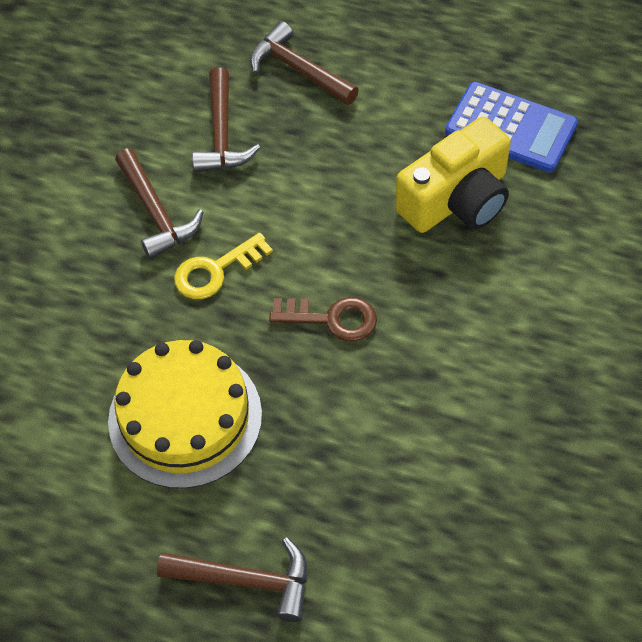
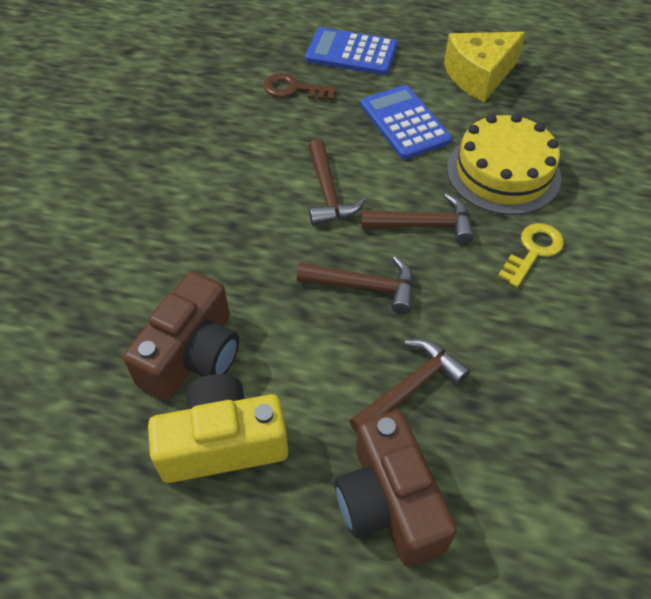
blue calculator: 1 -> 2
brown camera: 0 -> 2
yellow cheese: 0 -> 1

==

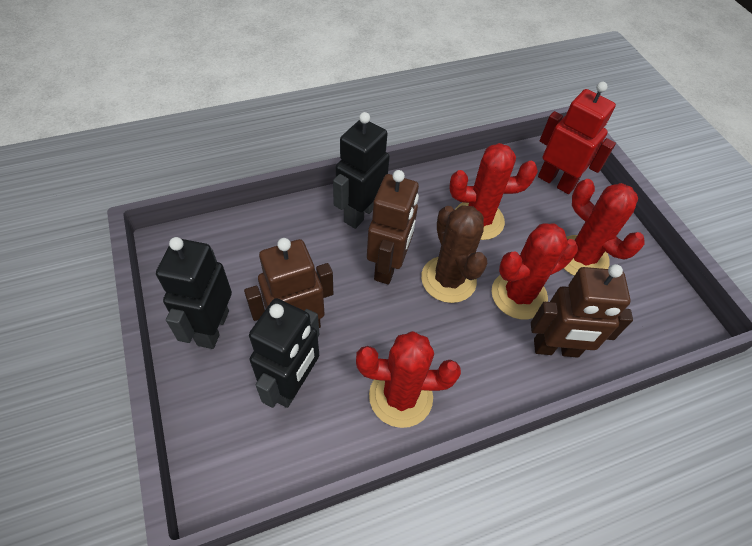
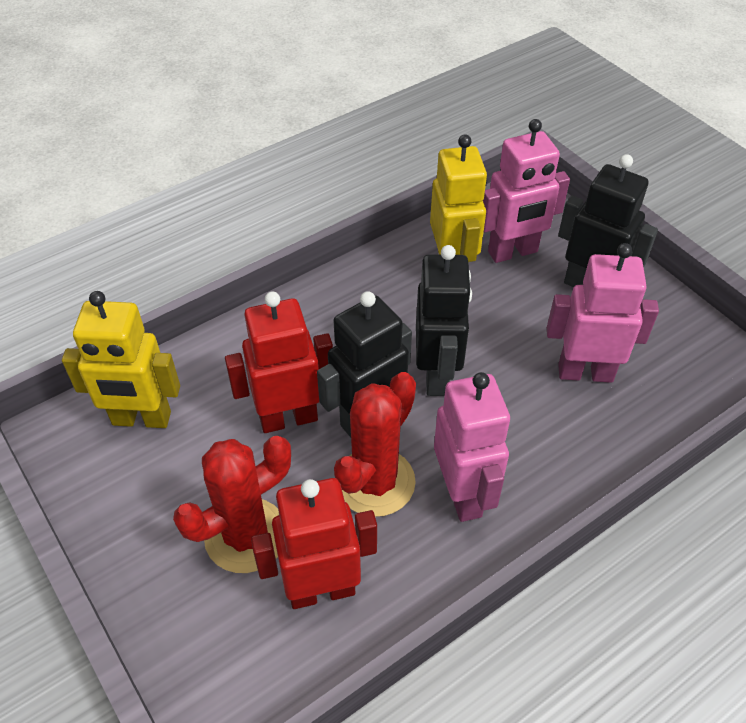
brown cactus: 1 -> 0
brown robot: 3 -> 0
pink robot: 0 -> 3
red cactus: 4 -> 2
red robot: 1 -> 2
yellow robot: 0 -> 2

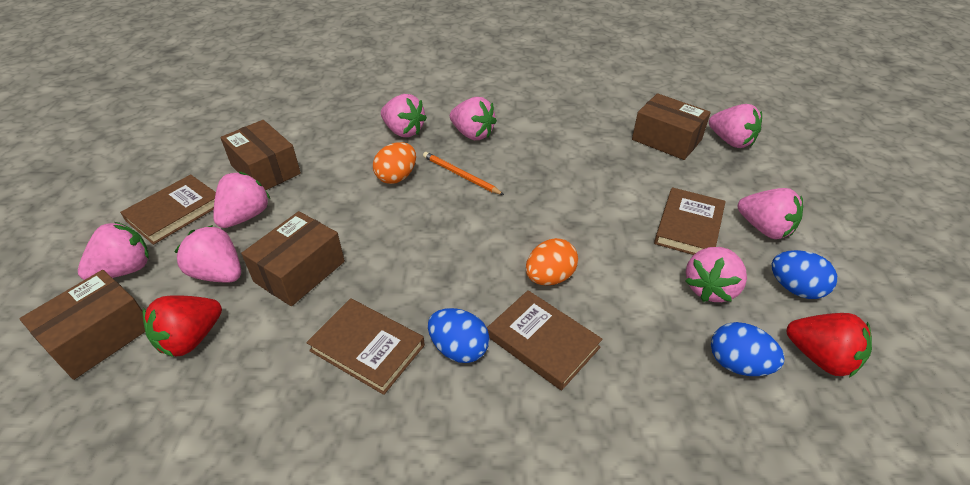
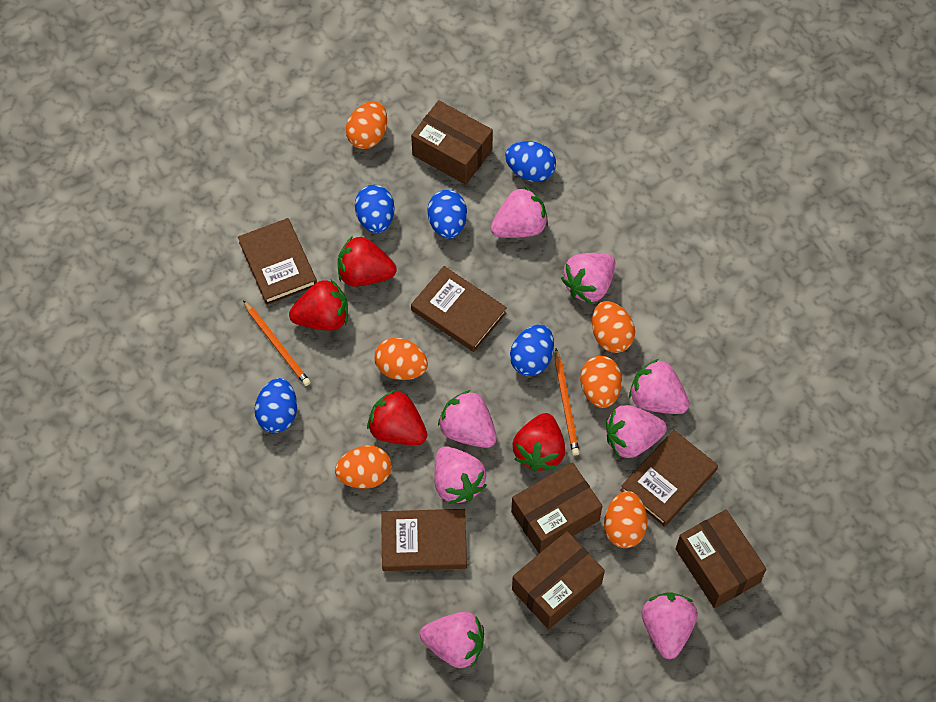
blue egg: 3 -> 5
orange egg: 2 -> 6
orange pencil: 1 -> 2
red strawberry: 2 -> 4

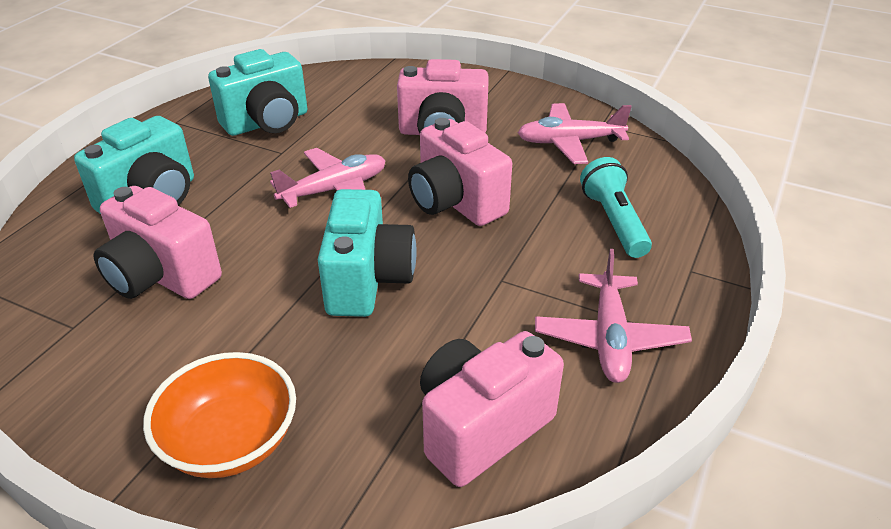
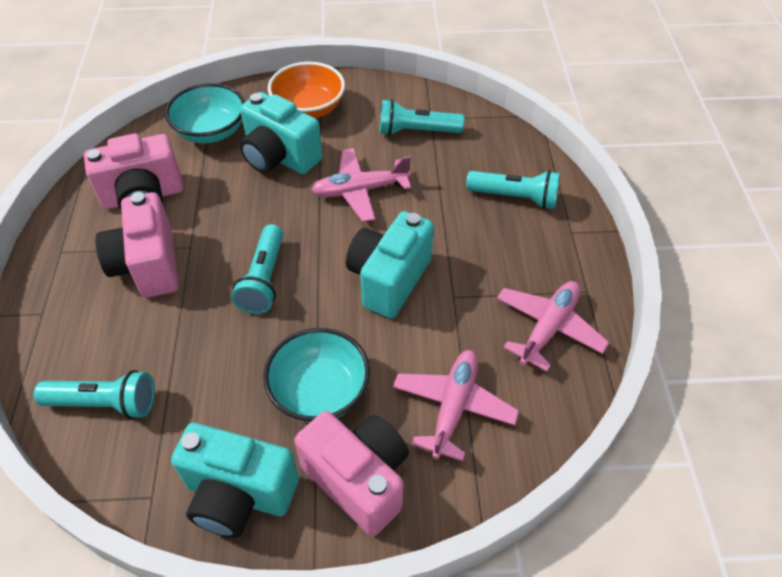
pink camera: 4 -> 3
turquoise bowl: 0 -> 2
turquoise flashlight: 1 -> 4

**THE TASK**
From the records above, transcribe exactly the lines starting at the one containing "blue egg: 3 -> 5" and ending at the one containing "turquoise flashlight: 1 -> 4". Skip the pictures.

**THE COMPLETED TASK**
blue egg: 3 -> 5
orange egg: 2 -> 6
orange pencil: 1 -> 2
red strawberry: 2 -> 4

pink camera: 4 -> 3
turquoise bowl: 0 -> 2
turquoise flashlight: 1 -> 4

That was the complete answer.